:: INPUT DATA

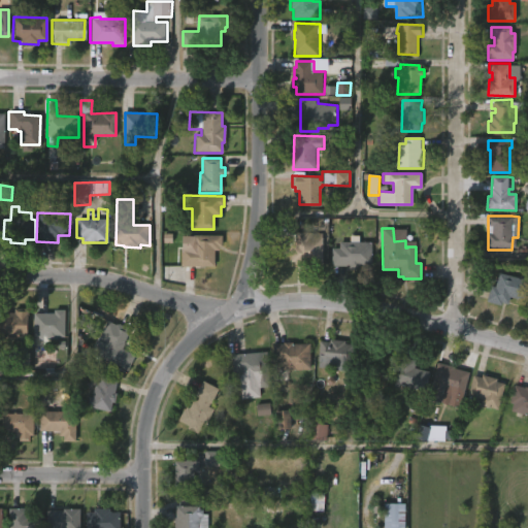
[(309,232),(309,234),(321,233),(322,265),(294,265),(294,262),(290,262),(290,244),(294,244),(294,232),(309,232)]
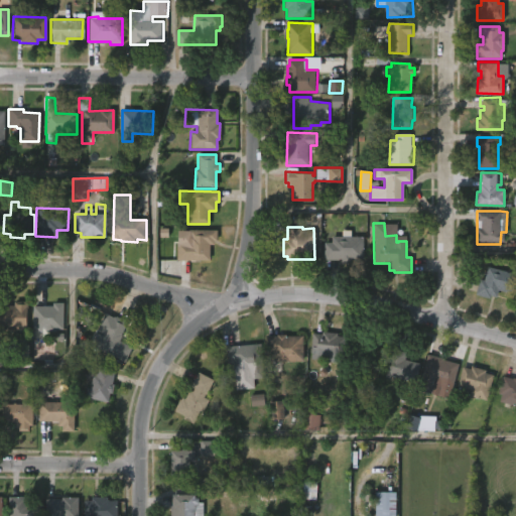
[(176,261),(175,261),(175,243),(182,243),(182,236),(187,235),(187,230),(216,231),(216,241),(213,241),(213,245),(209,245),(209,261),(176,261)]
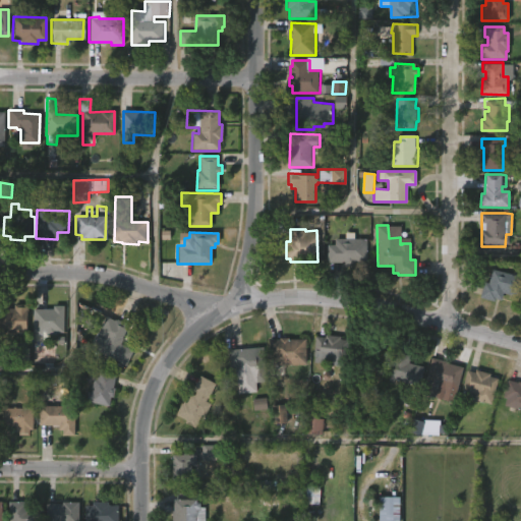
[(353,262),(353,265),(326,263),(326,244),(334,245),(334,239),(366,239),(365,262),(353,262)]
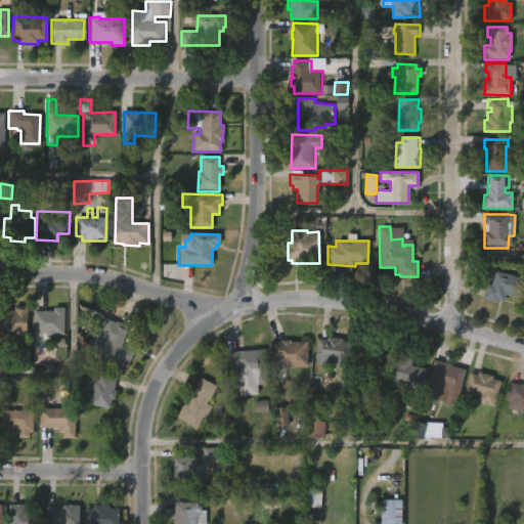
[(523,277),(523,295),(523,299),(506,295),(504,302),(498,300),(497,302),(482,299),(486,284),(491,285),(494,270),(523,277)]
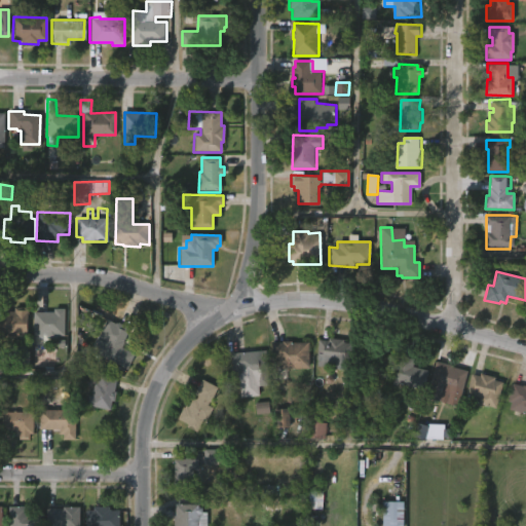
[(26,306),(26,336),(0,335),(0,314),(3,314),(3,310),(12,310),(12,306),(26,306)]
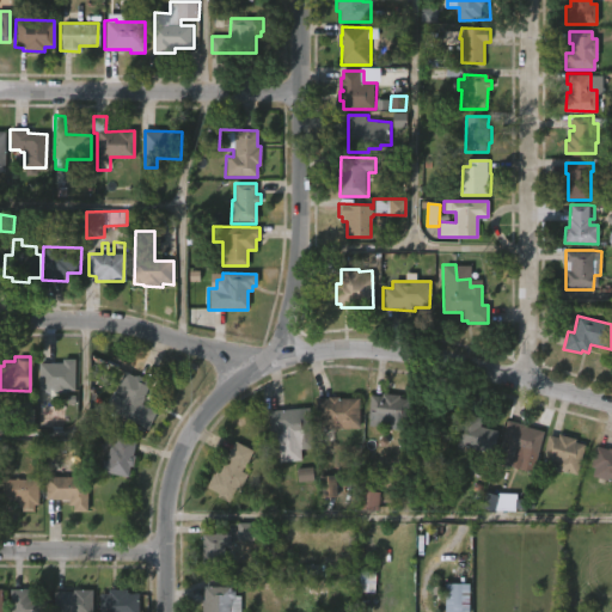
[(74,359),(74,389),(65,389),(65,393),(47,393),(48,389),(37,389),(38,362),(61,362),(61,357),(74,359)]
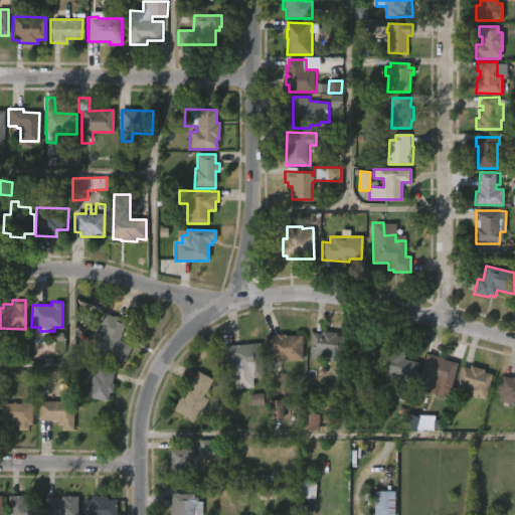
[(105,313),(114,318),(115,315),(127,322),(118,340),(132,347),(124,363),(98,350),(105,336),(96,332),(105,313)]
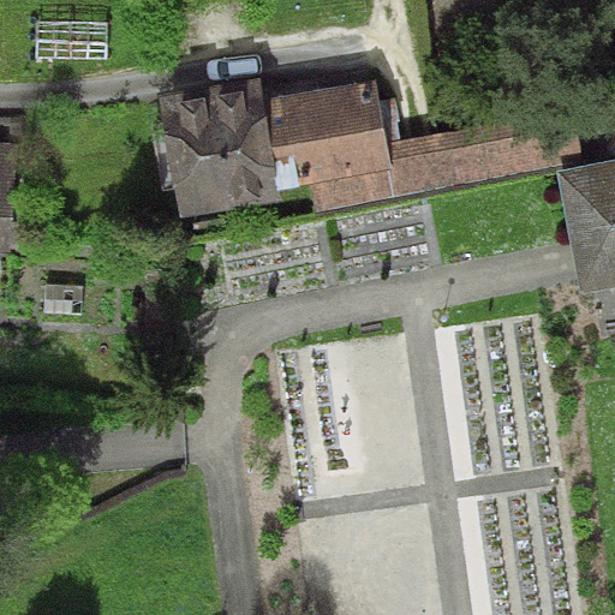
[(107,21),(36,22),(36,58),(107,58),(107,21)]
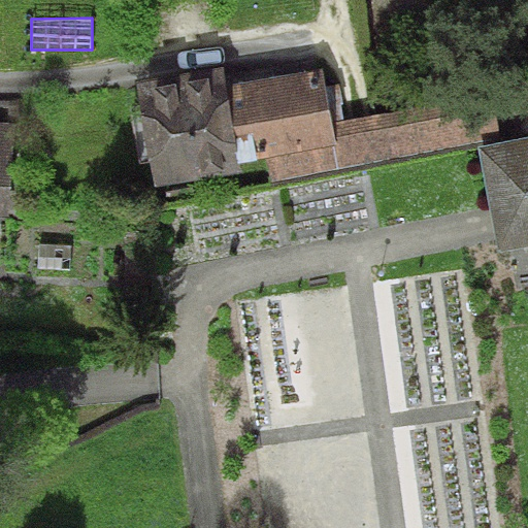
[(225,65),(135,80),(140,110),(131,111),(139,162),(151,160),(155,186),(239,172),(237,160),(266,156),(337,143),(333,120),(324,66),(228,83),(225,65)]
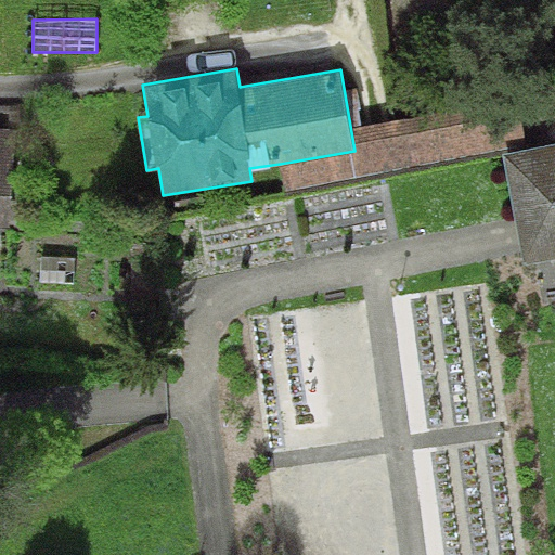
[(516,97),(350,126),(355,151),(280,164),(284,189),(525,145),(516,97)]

::::

> [DESCRIPTION OF THE TASK]: Where a record holds a picture, leave the picture out and restate the rest word for word.

> [ANSWER SPACE]:
[(309,232),(309,234),(321,233),(322,265),(294,265),(294,262),(290,262),(290,244),(294,244),(294,232),(309,232)]
[(176,261),(175,261),(175,243),(182,243),(182,236),(187,235),(187,230),(216,231),(216,241),(213,241),(213,245),(209,245),(209,261),(176,261)]
[(353,262),(353,265),(326,263),(326,244),(334,245),(334,239),(366,239),(365,262),(353,262)]
[(523,277),(523,295),(523,299),(506,295),(504,302),(498,300),(497,302),(482,299),(486,284),(491,285),(494,270),(523,277)]
[(26,306),(26,336),(0,335),(0,314),(3,314),(3,310),(12,310),(12,306),(26,306)]
[(74,359),(74,389),(65,389),(65,393),(47,393),(48,389),(37,389),(38,362),(61,362),(61,357),(74,359)]
[(105,313),(114,318),(115,315),(127,322),(118,340),(132,347),(124,363),(98,350),(105,336),(96,332),(105,313)]
[(107,21),(36,22),(36,58),(107,58),(107,21)]
[(225,65),(135,80),(140,110),(131,111),(139,162),(151,160),(155,186),(239,172),(237,160),(266,156),(337,143),(333,120),(324,66),(228,83),(225,65)]
[(516,97),(350,126),(355,151),(280,164),(284,189),(525,145),(516,97)]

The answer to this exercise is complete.